(Source data)
========================================
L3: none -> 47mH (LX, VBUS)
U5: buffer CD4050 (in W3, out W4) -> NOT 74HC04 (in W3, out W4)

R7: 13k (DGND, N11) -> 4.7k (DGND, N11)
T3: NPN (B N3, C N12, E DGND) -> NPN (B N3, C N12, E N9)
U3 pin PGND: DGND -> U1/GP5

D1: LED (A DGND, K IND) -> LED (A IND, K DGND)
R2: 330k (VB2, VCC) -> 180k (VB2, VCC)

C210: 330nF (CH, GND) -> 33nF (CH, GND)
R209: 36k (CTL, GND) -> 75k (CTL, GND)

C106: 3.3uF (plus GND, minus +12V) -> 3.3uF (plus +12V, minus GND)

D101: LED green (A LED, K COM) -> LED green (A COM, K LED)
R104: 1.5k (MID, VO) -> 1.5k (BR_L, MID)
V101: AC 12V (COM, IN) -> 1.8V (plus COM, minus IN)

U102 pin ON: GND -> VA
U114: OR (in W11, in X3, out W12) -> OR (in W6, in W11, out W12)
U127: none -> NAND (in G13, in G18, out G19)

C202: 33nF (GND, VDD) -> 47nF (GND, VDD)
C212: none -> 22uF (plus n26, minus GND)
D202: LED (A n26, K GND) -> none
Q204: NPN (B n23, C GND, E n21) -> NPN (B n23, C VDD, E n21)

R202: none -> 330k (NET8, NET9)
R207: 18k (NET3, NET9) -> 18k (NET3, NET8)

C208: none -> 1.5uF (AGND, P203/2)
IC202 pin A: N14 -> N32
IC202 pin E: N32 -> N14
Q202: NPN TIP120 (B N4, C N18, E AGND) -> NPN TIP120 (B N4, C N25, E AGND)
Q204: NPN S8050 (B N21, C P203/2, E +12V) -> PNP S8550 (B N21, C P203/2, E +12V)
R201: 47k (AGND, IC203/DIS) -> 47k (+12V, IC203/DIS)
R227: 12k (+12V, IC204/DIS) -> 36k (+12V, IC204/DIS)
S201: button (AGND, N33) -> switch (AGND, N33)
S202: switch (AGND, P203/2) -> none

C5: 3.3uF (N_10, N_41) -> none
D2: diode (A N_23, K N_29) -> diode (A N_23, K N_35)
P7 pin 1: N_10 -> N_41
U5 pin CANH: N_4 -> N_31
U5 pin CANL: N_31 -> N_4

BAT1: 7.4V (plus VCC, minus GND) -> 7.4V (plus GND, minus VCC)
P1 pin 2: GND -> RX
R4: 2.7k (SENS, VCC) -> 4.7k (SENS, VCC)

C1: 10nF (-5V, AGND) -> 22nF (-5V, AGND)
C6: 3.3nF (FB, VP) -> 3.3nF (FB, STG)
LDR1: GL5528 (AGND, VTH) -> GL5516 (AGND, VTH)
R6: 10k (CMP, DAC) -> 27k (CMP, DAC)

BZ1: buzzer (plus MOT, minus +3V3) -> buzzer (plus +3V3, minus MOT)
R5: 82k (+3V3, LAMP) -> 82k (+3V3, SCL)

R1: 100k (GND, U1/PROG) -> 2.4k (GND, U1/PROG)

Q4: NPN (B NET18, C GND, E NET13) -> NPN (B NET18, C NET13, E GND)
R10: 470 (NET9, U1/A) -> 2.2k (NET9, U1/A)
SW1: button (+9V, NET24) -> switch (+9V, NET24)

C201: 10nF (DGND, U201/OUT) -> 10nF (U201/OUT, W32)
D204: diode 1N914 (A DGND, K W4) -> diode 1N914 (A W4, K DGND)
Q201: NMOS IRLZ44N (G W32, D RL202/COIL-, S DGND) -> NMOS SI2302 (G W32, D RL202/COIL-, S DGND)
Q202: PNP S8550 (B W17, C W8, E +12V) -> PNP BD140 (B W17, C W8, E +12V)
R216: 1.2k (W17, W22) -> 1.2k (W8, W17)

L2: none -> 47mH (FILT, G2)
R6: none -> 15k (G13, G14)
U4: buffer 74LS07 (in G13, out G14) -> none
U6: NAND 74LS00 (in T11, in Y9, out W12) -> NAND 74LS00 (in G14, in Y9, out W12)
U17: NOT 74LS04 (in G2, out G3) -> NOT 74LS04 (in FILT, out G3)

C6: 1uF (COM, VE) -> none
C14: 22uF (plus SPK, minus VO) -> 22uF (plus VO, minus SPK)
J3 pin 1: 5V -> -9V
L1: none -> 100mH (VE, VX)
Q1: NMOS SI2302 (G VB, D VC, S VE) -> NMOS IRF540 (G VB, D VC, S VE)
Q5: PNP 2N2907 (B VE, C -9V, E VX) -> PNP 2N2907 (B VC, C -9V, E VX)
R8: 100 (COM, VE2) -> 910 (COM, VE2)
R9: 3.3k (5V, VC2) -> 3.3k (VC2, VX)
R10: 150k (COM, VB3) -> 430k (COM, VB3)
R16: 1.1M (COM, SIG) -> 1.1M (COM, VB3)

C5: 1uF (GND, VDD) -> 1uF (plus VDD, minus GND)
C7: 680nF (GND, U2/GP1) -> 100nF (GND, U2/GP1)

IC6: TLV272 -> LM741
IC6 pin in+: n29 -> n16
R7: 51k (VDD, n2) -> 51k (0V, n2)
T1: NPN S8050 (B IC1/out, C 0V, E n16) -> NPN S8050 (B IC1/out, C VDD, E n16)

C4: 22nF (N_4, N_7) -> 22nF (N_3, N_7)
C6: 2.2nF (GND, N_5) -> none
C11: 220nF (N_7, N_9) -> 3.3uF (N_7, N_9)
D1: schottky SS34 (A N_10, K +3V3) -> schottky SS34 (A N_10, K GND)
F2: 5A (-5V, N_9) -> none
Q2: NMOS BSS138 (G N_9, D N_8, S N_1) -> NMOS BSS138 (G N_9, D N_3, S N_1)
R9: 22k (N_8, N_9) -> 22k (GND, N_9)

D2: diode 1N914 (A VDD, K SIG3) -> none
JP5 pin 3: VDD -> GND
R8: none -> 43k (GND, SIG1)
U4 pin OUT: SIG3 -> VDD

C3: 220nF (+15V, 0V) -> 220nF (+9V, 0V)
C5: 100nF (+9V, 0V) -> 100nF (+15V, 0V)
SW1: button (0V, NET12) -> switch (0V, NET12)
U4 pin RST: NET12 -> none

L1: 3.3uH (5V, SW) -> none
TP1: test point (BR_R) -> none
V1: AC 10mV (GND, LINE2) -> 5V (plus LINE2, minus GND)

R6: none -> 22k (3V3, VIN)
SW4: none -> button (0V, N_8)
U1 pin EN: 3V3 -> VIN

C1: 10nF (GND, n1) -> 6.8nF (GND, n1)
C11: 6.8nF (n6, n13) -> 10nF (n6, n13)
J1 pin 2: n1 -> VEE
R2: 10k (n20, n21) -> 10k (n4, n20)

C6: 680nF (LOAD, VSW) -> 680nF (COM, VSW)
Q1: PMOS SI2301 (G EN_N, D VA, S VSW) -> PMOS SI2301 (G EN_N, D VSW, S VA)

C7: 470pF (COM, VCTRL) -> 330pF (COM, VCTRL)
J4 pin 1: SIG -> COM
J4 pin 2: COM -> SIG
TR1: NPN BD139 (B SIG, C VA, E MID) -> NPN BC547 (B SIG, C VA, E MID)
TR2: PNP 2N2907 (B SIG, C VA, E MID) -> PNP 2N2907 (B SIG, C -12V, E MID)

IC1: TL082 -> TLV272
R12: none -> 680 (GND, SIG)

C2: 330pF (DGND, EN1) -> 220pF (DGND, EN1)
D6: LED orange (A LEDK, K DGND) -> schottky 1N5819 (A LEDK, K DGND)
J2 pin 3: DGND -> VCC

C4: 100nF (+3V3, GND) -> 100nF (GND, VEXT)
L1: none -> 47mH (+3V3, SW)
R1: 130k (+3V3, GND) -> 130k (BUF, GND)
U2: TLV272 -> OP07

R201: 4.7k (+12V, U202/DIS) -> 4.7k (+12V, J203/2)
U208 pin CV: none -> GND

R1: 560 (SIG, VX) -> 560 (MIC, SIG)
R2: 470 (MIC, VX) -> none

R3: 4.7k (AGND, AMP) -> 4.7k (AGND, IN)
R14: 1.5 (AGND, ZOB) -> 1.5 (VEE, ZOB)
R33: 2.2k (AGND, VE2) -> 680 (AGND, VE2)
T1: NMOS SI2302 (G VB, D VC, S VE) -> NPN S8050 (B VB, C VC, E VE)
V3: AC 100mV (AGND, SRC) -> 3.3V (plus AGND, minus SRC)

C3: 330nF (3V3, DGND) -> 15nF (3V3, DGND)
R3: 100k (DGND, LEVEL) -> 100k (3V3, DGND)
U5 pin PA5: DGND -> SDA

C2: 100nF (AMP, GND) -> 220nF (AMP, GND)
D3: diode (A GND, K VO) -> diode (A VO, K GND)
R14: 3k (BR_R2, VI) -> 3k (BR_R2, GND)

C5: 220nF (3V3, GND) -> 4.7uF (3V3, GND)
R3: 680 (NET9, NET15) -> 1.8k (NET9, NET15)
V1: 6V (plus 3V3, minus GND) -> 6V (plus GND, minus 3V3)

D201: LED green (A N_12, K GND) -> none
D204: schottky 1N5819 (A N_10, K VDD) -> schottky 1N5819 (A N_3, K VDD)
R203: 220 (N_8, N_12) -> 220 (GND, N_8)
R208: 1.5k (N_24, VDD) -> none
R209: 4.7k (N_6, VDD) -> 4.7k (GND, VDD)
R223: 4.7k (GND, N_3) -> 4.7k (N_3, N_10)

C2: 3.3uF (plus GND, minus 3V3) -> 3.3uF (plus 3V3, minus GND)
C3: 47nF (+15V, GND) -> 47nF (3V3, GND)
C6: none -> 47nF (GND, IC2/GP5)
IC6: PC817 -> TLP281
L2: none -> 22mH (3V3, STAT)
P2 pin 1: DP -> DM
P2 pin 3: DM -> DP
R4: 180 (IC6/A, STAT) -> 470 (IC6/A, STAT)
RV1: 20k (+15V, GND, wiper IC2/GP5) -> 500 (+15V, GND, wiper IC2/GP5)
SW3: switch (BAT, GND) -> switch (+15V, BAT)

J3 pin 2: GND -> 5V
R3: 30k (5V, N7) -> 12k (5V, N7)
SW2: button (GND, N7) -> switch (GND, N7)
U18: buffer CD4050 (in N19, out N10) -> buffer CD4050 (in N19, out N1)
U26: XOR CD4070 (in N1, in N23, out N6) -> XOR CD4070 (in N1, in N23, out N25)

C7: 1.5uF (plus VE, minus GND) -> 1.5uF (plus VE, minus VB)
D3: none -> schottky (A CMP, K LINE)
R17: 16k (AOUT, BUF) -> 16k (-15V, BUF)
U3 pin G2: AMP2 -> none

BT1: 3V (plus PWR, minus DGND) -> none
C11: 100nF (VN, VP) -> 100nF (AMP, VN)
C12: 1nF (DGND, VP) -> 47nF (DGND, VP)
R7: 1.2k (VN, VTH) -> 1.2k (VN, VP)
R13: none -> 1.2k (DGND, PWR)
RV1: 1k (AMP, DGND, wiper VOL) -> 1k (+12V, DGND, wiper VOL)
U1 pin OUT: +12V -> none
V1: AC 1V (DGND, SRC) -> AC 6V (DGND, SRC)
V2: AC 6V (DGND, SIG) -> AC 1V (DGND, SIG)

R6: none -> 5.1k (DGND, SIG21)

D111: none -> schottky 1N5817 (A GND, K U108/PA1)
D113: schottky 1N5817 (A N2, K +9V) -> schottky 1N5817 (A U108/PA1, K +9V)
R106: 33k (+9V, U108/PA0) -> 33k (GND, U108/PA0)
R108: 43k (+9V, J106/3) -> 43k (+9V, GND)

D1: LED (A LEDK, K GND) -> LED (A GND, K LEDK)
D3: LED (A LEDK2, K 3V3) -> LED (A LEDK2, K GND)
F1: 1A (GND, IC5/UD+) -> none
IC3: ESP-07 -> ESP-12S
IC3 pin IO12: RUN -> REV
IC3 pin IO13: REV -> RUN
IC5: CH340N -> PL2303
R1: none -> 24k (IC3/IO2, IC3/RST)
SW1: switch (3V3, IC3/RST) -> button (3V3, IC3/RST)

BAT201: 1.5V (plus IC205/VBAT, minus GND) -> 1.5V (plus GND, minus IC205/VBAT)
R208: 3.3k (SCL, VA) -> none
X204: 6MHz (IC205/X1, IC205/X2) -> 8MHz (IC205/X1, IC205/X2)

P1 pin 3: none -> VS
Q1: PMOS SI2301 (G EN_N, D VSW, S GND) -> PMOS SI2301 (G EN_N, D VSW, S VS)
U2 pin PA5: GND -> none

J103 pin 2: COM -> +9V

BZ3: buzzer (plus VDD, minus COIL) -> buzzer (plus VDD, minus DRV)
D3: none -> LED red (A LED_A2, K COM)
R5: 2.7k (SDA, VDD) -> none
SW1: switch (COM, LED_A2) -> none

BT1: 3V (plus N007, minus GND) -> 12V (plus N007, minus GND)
========================================
== EXERCISE ==
Only exact copies of the lines from the one containing "IC5: CH340N -> PL2303" to the end of the records belong in the answer.

== RESPONSE TO THIS TASK ==
IC5: CH340N -> PL2303
R1: none -> 24k (IC3/IO2, IC3/RST)
SW1: switch (3V3, IC3/RST) -> button (3V3, IC3/RST)

BAT201: 1.5V (plus IC205/VBAT, minus GND) -> 1.5V (plus GND, minus IC205/VBAT)
R208: 3.3k (SCL, VA) -> none
X204: 6MHz (IC205/X1, IC205/X2) -> 8MHz (IC205/X1, IC205/X2)

P1 pin 3: none -> VS
Q1: PMOS SI2301 (G EN_N, D VSW, S GND) -> PMOS SI2301 (G EN_N, D VSW, S VS)
U2 pin PA5: GND -> none

J103 pin 2: COM -> +9V

BZ3: buzzer (plus VDD, minus COIL) -> buzzer (plus VDD, minus DRV)
D3: none -> LED red (A LED_A2, K COM)
R5: 2.7k (SDA, VDD) -> none
SW1: switch (COM, LED_A2) -> none

BT1: 3V (plus N007, minus GND) -> 12V (plus N007, minus GND)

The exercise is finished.